>>>>

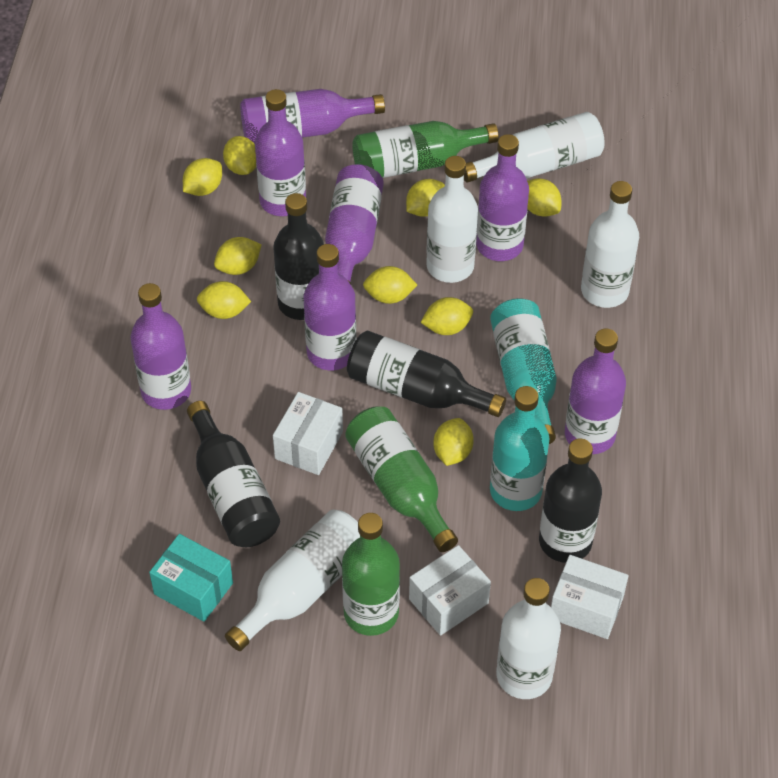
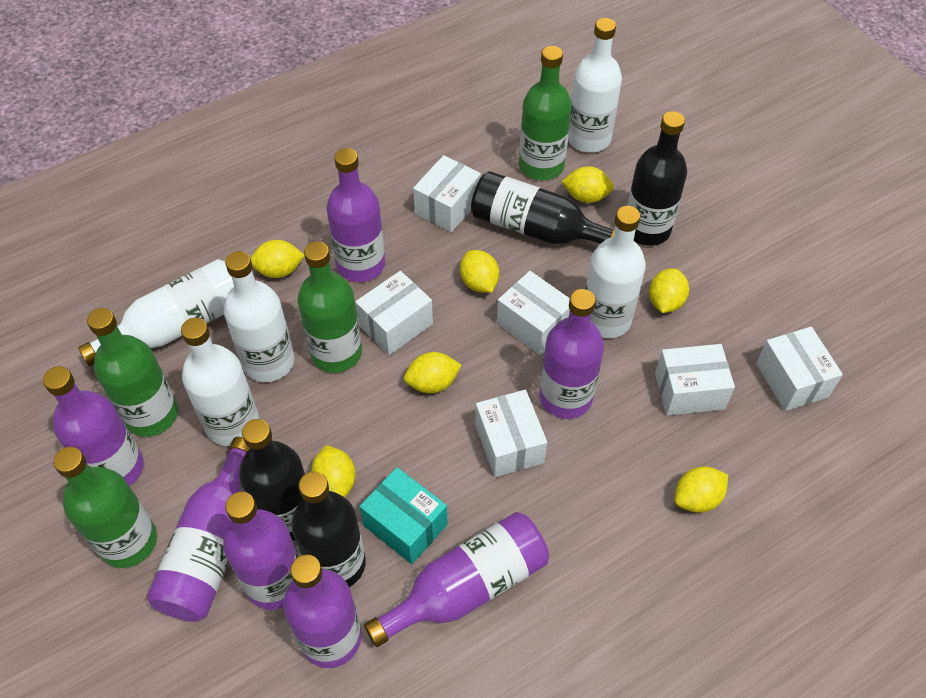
green bottle: [342,513,400,636] [345,406,458,552] [352,121,499,178] = 3 -> [53,447,157,568] [87,308,178,437] [297,241,362,373] [519,46,572,181] = 4
turquoise bottle: [490,298,557,444] [490,386,549,511] = 2 -> none = 0
white box: [273,392,343,475] [409,545,491,636] [551,555,629,639] = 3 -> [355,271,433,355] [413,155,481,233] [475,390,547,477] [497,271,570,355] [655,344,735,416] [756,327,843,411] = 6
yellow lemon: [183,158,222,196] [197,281,251,319] [214,237,261,275] [223,136,256,175] [363,266,417,304] [406,179,445,217] [420,297,473,335] [433,418,474,466] [527,178,561,217] = 9 -> [250,240,305,278] [311,445,356,497] [404,352,462,393] [460,250,499,293] [561,166,614,203] [649,268,689,313] [675,467,728,513] = 7

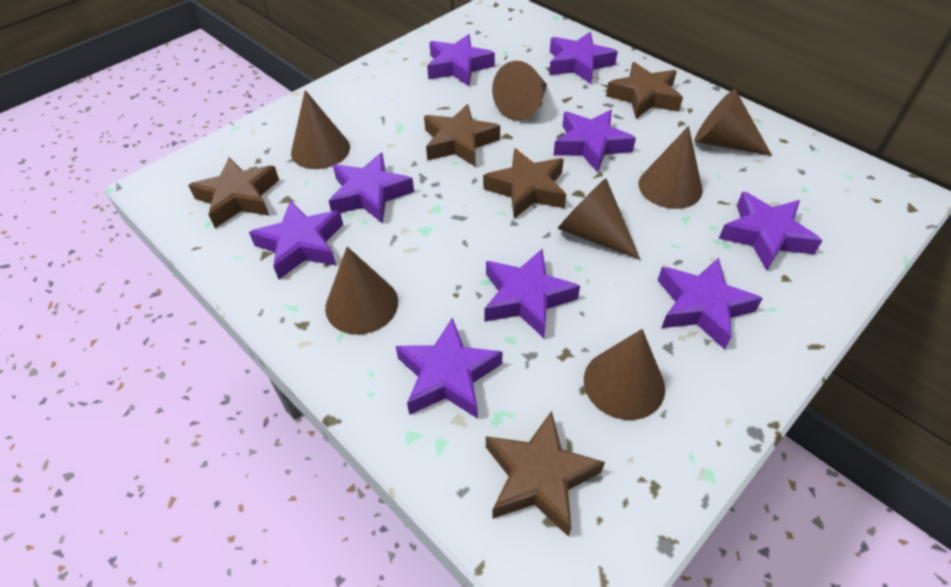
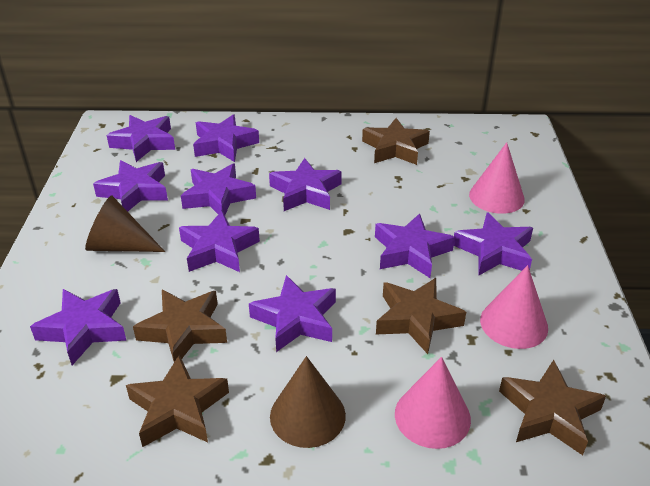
brown cone: [291,90,350,169] [325,247,398,335] [492,61,547,121] [558,178,640,260] [584,329,665,420] [638,126,702,209] [694,89,772,156] = 7 -> [85,196,165,252] [270,356,346,448] = 2
pink cone: none = 0 -> [395,357,471,449] [469,142,525,214] [480,265,548,349] = 3
purple star: [249,200,343,279] [329,152,414,224] [396,318,502,419] [427,34,495,86] [484,249,580,338] [549,32,618,84] [554,110,636,172] [658,258,763,350] [719,191,823,270] = 9 -> [30,289,127,365] [93,160,168,212] [107,115,175,162] [179,211,260,272] [181,163,256,215] [193,114,259,162] [249,275,336,352] [269,158,342,211] [375,213,455,278] [454,212,533,275] = 10

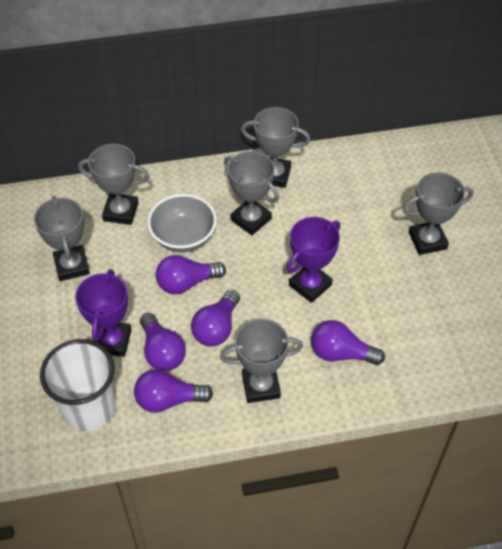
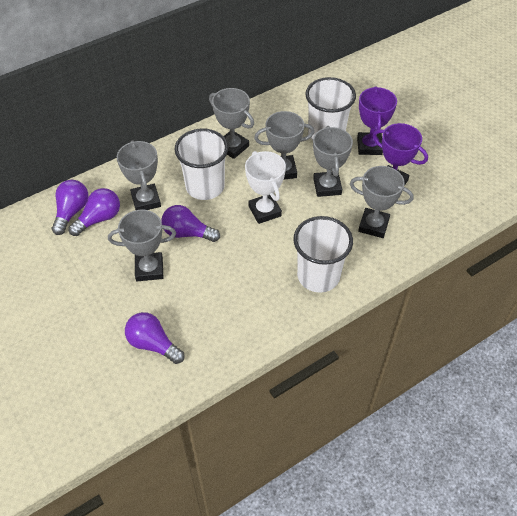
grey bowl: [147,194,217,252] = 1 -> none = 0
purple light bulb: [134,370,213,413] [140,313,186,371] [156,255,226,294] [191,290,240,347] [311,320,385,365] = 5 -> [52,180,88,235] [68,188,120,236] [125,312,184,364] [161,205,220,242] = 4
white cup: [40,339,116,431] = 1 -> [175,129,228,200] [293,216,353,293] [305,77,356,141] = 3
white trophy: none = 0 -> [245,151,286,224] = 1

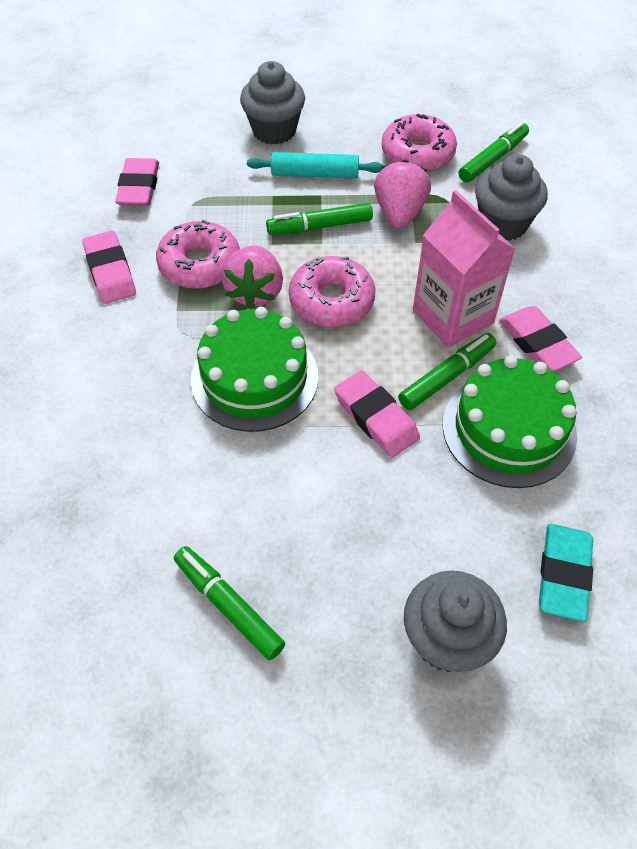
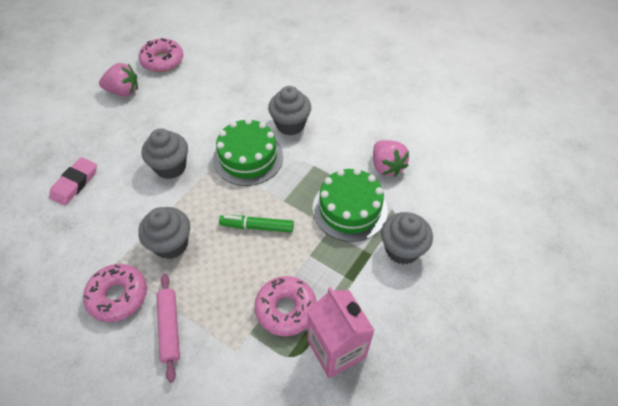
green marker: [174,546,285,660] [266,203,373,235] [398,333,496,410] [459,122,529,183] = 4 -> [219,215,294,232] = 1
grey cupcake: [240,61,305,145] [404,571,507,672] [475,154,548,241] = 3 -> [138,207,190,259] [142,129,188,179] [268,86,311,135] [381,212,433,264] = 4
pink eraser: [82,231,136,304] [115,158,159,206] [334,370,420,457] [499,306,582,372] = 4 -> [49,157,97,205] = 1
pink rolling pin: none = 0 -> [156,274,180,383] = 1
turquoise eraser: [539,524,593,622] = 1 -> none = 0
turquoise rolling pin: [247,152,384,179] = 1 -> none = 0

<<<<

The records above need to be copied exactly, with the pictures left out.

RESULT OF THIS TASK>
green bottle: [342,513,400,636] [345,406,458,552] [352,121,499,178] = 3 -> [53,447,157,568] [87,308,178,437] [297,241,362,373] [519,46,572,181] = 4
turquoise bottle: [490,298,557,444] [490,386,549,511] = 2 -> none = 0
white box: [273,392,343,475] [409,545,491,636] [551,555,629,639] = 3 -> [355,271,433,355] [413,155,481,233] [475,390,547,477] [497,271,570,355] [655,344,735,416] [756,327,843,411] = 6
yellow lemon: [183,158,222,196] [197,281,251,319] [214,237,261,275] [223,136,256,175] [363,266,417,304] [406,179,445,217] [420,297,473,335] [433,418,474,466] [527,178,561,217] = 9 -> [250,240,305,278] [311,445,356,497] [404,352,462,393] [460,250,499,293] [561,166,614,203] [649,268,689,313] [675,467,728,513] = 7

brown cone: [291,90,350,169] [325,247,398,335] [492,61,547,121] [558,178,640,260] [584,329,665,420] [638,126,702,209] [694,89,772,156] = 7 -> [85,196,165,252] [270,356,346,448] = 2
pink cone: none = 0 -> [395,357,471,449] [469,142,525,214] [480,265,548,349] = 3
purple star: [249,200,343,279] [329,152,414,224] [396,318,502,419] [427,34,495,86] [484,249,580,338] [549,32,618,84] [554,110,636,172] [658,258,763,350] [719,191,823,270] = 9 -> [30,289,127,365] [93,160,168,212] [107,115,175,162] [179,211,260,272] [181,163,256,215] [193,114,259,162] [249,275,336,352] [269,158,342,211] [375,213,455,278] [454,212,533,275] = 10

grey bowl: [147,194,217,252] = 1 -> none = 0
purple light bulb: [134,370,213,413] [140,313,186,371] [156,255,226,294] [191,290,240,347] [311,320,385,365] = 5 -> [52,180,88,235] [68,188,120,236] [125,312,184,364] [161,205,220,242] = 4
white cup: [40,339,116,431] = 1 -> [175,129,228,200] [293,216,353,293] [305,77,356,141] = 3
white trophy: none = 0 -> [245,151,286,224] = 1

green marker: [174,546,285,660] [266,203,373,235] [398,333,496,410] [459,122,529,183] = 4 -> [219,215,294,232] = 1
grey cupcake: [240,61,305,145] [404,571,507,672] [475,154,548,241] = 3 -> [138,207,190,259] [142,129,188,179] [268,86,311,135] [381,212,433,264] = 4
pink eraser: [82,231,136,304] [115,158,159,206] [334,370,420,457] [499,306,582,372] = 4 -> [49,157,97,205] = 1
pink rolling pin: none = 0 -> [156,274,180,383] = 1
turquoise eraser: [539,524,593,622] = 1 -> none = 0
turquoise rolling pin: [247,152,384,179] = 1 -> none = 0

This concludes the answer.